Which lines in the entries below contain the string "kern"? Pull out each of those lines in full, treating uppercase and lowercase as different.

::::

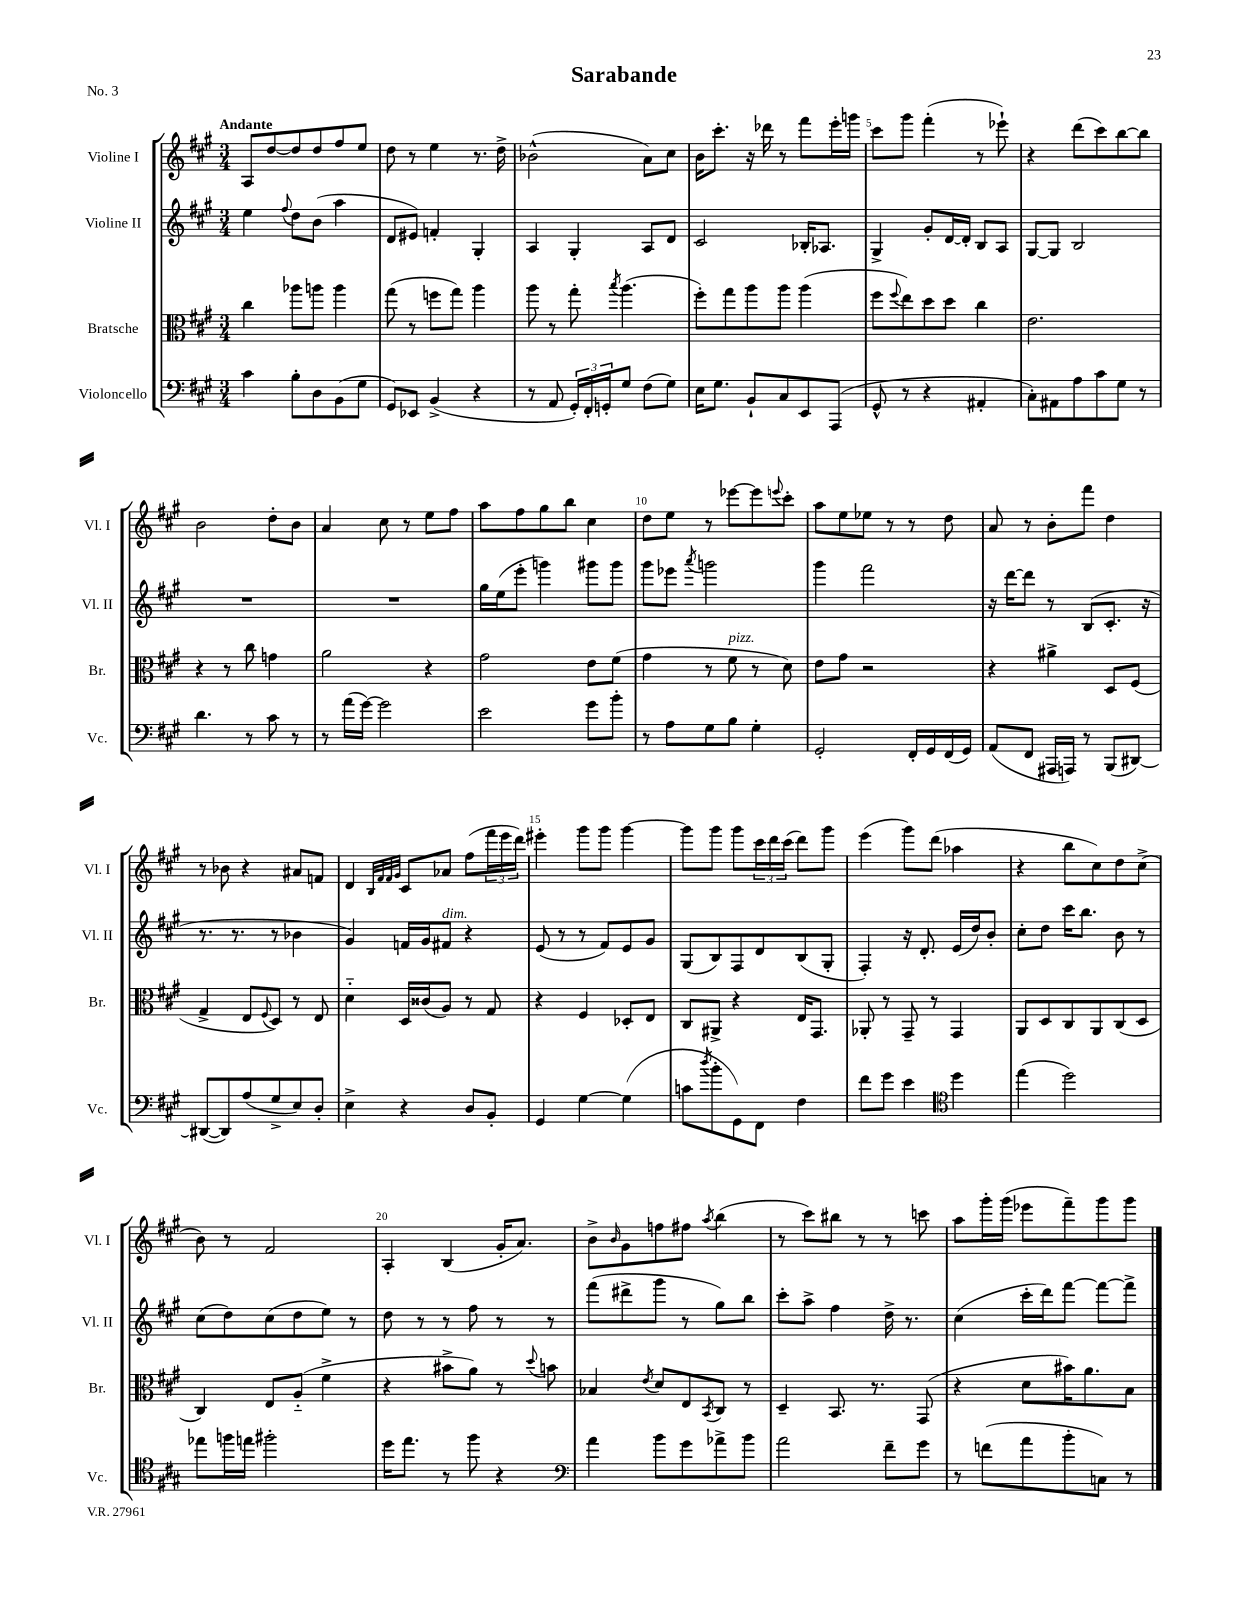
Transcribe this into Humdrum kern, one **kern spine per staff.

**kern	**kern	**kern	**kern
*staff4	*staff3	*staff2	*staff1
*clefF4	*clefC3	*clefG2	*clefG2
*k[f#c#g#]	*k[f#c#g#]	*k[f#c#g#]	*k[f#c#g#]
*M3/4	*M3/4	*M3/4	*M3/4
4c#\	4cc#\	4ee\	8A/L
.	.	.	[8dd/
.	.	8qqff#/	.
8B'\L	8aa-\L	8dd\L	8dd/]
8D\	8aa\J	(8b\J	8dd/
(8BB\	4aa\	4aa\	8ff#/
8G#\J	.	.	8ee/J
=	=	=	=
8GG#/L)	(8gg#\	8d/L	8dd\
8EE-/J	8r	8e#/J)	8r
(4BB^/	8ff\L	4f'/	4ee\
.	8gg#\J)	.	.
4r	4aa\	4G#'/	8.r
.	.	.	16dd^\
=	=	=	=
8r	8aa\	4A/	(2b-^^\
8AA/	8r	.	.
24GG#'/LL)	8gg#'\	4G#'/	.
24FF#'/	.	.	.
24GG'/J	.	.	.
.	8qbb/	.	.
8G#/J	(4.aa\	.	.
(8F#\L	.	8A/L	8a\L)
8G#\J)	.	8d/J	8cc#\J
=	=	=	=
16E\LK	8ff#'\L)	2c#/	16b\LK
8.G#\J	.	.	8.ccc#'\J
.	8gg#\	.	.
8BB`/L	8aa\	.	16r
.	.	.	16ddd-\
8C#/	8aa\J	.	8r
8EE/	(4aa\	16B-'/LK	8fff#\L
.	.	8.A-/J	.
(8AAA/J	.	.	16eee'\L
.	.	.	16ggg\JJ
=	=	=	=
8GG#^^/	8ff#\L	4G#^/	8ccc#\L
.	8qqff#/	.	.
8r	8ee\)	.	8ggg#\J
4r	8dd\	8g#'/L	(4fff#'\
.	8dd\J	[16d/L	.
.	.	16d'/]JJ	.
4AA#'/	4cc#\	8B/L	8r
.	.	8A/J	8eee-`\)
=	=	=	=
8C#'\L)	2.e\	[8G#/L	4r
8AA#\	.	8G#/]J	.
8A\	.	2B/	(8ddd\L
8c#\	.	.	8ccc#\)
8G#\J	.	.	[8bb\
8r	.	.	8bb\]J
=	=	=	=
4.d\	4r	2.r	2b\
.	8r	.	.
8r	8cc#\	.	.
8c#\	4g\	.	8dd'\L
8r	.	.	8b\J
=	=	=	=
8r	2a\	2.r	4a/
(16a\LL	.	.	.
[16g#\JJ)	.	.	.
2g#\]	.	.	8cc#\
.	.	.	8r
.	4r	.	8ee\L
.	.	.	8ff#\J
=	=	=	=
2e\	2g#\	16gg#\LL	8aa\L
.	.	(16ee\J	.
.	.	8eee'\J	8ff#\
.	.	4ggg\)	8gg#\
.	.	.	8bb\J
8g#\L	8e\L	8ggg#\L	4cc#\
8b'\J	(8f#\J	8ggg#\J	.
=	=	=	=
8r	4g#\	8ggg#\L	8dd\L
8A\L	.	8eee-\J	8ee\J
.	.	8qaaa/	.
8G#\	8r	2ggg\	8r
8B\J	8f#\	.	[8eee-\L
4G#'\	8r	.	8eee-\]
.	.	.	8qqeee/
.	8d\)	.	8ccc#'\J
=	=	=	=
2GG#'/	8e\L	4ggg#\	8aa\L
.	8g#\J	.	8ee\
.	2r	2fff#\	8ee-\J
.	.	.	8r
16FF#'/LL	.	.	8r
16GG#/	.	.	.
(16FF#/	.	.	8dd\
16GG#/JJ)	.	.	.
=	=	=	=
(8AA/L	4r	16r	8a/
.	.	[16ddd\LK	.
8FF#/J	.	8ddd\]J	8r
16AAA#/LL	4a#^\	8r	8b'\L
16AAA/JJ)	.	.	.
8r	.	(8B/L	8fff#\J
(8BBB/L	8D/L	8.c#'/J	4dd\
[8DD#/J)	(8F#/J	.	.
.	.	16r	.
=	=	=	=
(8DD#/_L	4G#^/	8.r	8r
8DD#/])	.	.	8b-\
.	.	8.r	.
(8A/	8E/L	.	4r
.	8qqF#/	.	.
8G#^/	8D/J)	8r	.
8E/)	8r	4b-\	8a#/L
8D'/J	8E/	.	8f/J
=	=	=	=
4E^\	4d'~\	4g#/)	4d/
.	.	.	32qqB/LLL
.	.	.	32qqf#/
.	.	.	32qqf#/
.	.	.	32qqg#/JJJ
4r	16D/LL	16f/LL	8c#/L
.	(16c##/J	16g#/J	.
.	8A/J)	8f#/J	8a-/J
8D/L	8r	4r	(8ff#\L
8BB'/J	8G#/	.	24fff#\L
.	.	.	24eee\
.	.	.	24ddd\JJ)
=	=	=	=
4GG#/	4r	(8e/	4eee#'\
.	.	8r	.
[4G#\	4F#/	8r	8ggg#\L
.	.	8f#/L)	8ggg#\J
(4G#\]	8D-'/L	8e/	[4ggg#\
.	8E/J	8g#/J	.
=	=	=	=
8c\L	8C#/L	(8G#/L	8ggg#\]L
8qdd/	.	.	.
8b'\	8AA#^/J	8B/)	8ggg#\J
8GG#\)	4r	8F#/	8ggg#\L
8FF#\J	.	8d/	24ccc#\L
.	.	.	24ddd\
.	.	.	(24ccc#\JJ
4F#\	16E/LK	(8B/	8ddd\L)
.	8.GG#/J	.	.
.	.	8G#'/J	8ggg#\J
=	=	=	=
8f#\L	8AA-'/	4F#'/)	(4eee\
8g#\J	8r	.	.
4e\	8GG#~/	16r	8ggg#\L)
.	.	8.d'/	.
.	8r	.	(8ddd\J
*clefC4	*	*	*
4dd\	4GG#/	(16e/LL	4aa-\
.	.	16dd/J)	.
.	.	8b'/J	.
=	=	=	=
(4ee\	8AA/L	8cc#'\L	4r
.	8D/	8dd\J	.
2dd\)	8C#/	16ccc#\LK	8bb\L
.	.	8.bb\J	.
.	8AA/	.	8cc#\)
.	(8C#/	8b\	8dd\
.	8D/J	8r	(8cc#^\J
=	=	=	=
8ee-\L	4C#/)	(8cc#\L	8b\)
16ff\L	.	8dd\)	8r
16ee\JJ	.	.	.
2ff#'\	8E/L	(8cc#\	2f#/
.	(8A'~/J	8dd\	.
.	4f#^\	8ee\J)	.
.	.	8r	.
=	=	=	=
16dd\LK	4r	8dd\	4A'/
8.ee\J	.	.	.
.	.	8r	.
8r	8b#^\L	8r	(4B/
8ff#\	8a\J)	8ff#\	.
4r	8r	8r	16g#'/LK
.	.	.	8.a/J)
.	8qqdd/	.	.
.	8b\	8r	.
=	=	=	=
*clefF4	*	*	*
4a\	4B-/	(8fff#\L	8b^\L
.	.	.	16qqb/
.	.	8ddd#^\	8g#\
.	8qe/	.	.
8b\L	8d/L	8ggg#\J	8ff\
8g#\	8E/	8r	8ff#\J
.	8qBB/	.	8qaa/
8a-^\	8C#/J	8gg#\L)	(4bb\
8b\J	8r	8bb\J	.
=	=	=	=
2a\	4D~/	8ccc#'\L	8r
.	.	8aa^\J	8ccc#\L)
.	8.BB/	4ff#\	8bb#\J
.	.	.	8r
.	8.r	.	.
8f#~\L	.	16dd^\	8r
.	.	8.r	.
8g#\J	(8GG#/	.	8ccc\
=	=	=	=
8r	4r	(4cc#\	8aa\L
(8f\L	.	.	16ggg#'\L
.	.	.	(16ggg#\JJ
8a\	8d\L	16ccc#'\LL	8eee-\L
.	.	16ddd\J)	.
8b'\	16b#\K)	[8fff#\J	8fff#~\)
.	8.a\	.	.
8C\J)	.	8fff#\_L	8ggg#\
8r	8B\J	8fff#^\]J	8ggg#\J
==	==	==	==
*-	*-	*-	*-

::::

→ Answer for the task
Transcribe this into Humdrum kern, one **kern spine per staff.
**kern	**kern	**kern	**kern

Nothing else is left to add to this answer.